• **To do**: Write the data out again exactly, dropping any images it holds.

Coordinate-based object records:
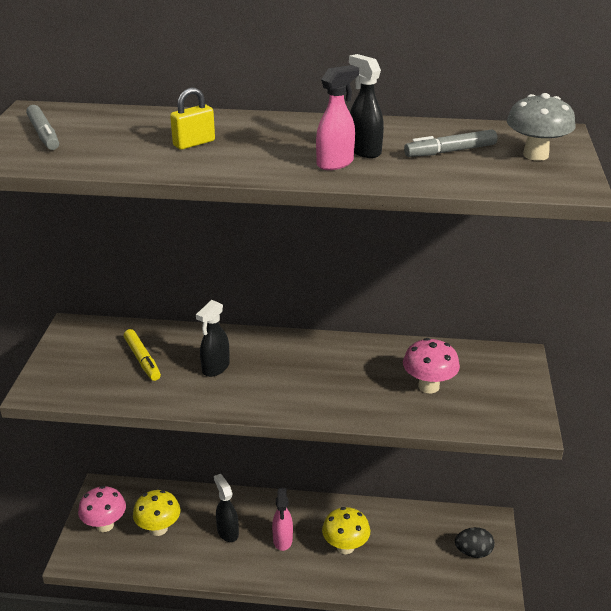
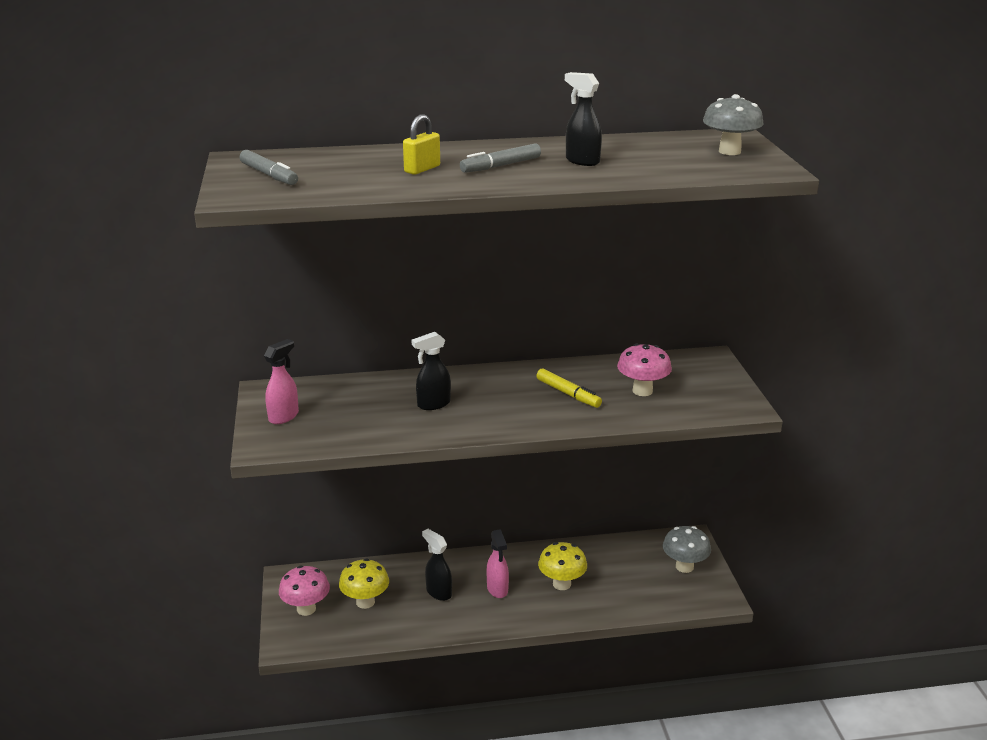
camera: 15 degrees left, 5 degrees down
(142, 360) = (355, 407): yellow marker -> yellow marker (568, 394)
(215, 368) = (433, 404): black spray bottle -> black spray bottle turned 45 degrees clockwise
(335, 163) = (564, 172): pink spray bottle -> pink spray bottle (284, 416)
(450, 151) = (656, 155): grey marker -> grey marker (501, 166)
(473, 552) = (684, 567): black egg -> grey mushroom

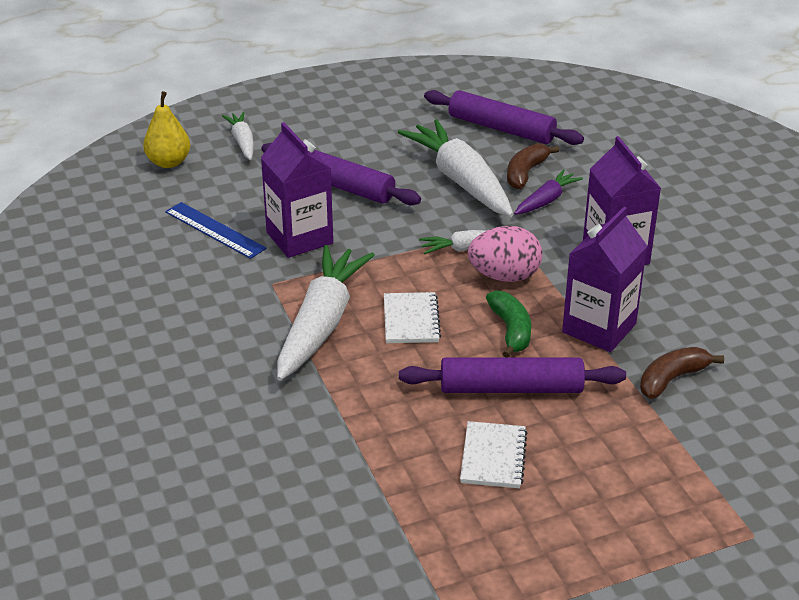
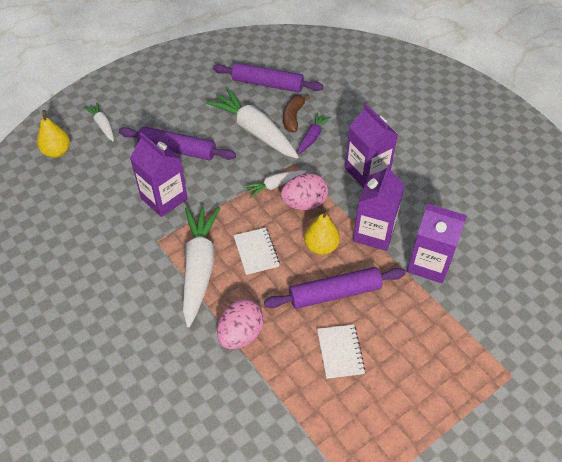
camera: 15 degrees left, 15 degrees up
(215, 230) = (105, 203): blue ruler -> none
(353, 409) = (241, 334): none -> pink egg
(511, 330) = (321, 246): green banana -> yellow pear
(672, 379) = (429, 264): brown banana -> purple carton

• **Answer section**:
camera: 15 degrees left, 5 degrees down
(142, 360) = (355, 407): yellow marker -> yellow marker (568, 394)
(215, 368) = (433, 404): black spray bottle -> black spray bottle turned 45 degrees clockwise
(335, 163) = (564, 172): pink spray bottle -> pink spray bottle (284, 416)
(450, 151) = (656, 155): grey marker -> grey marker (501, 166)
(473, 552) = (684, 567): black egg -> grey mushroom

camera: 15 degrees left, 15 degrees up
(215, 230) = (105, 203): blue ruler -> none
(353, 409) = (241, 334): none -> pink egg
(511, 330) = (321, 246): green banana -> yellow pear
(672, 379) = (429, 264): brown banana -> purple carton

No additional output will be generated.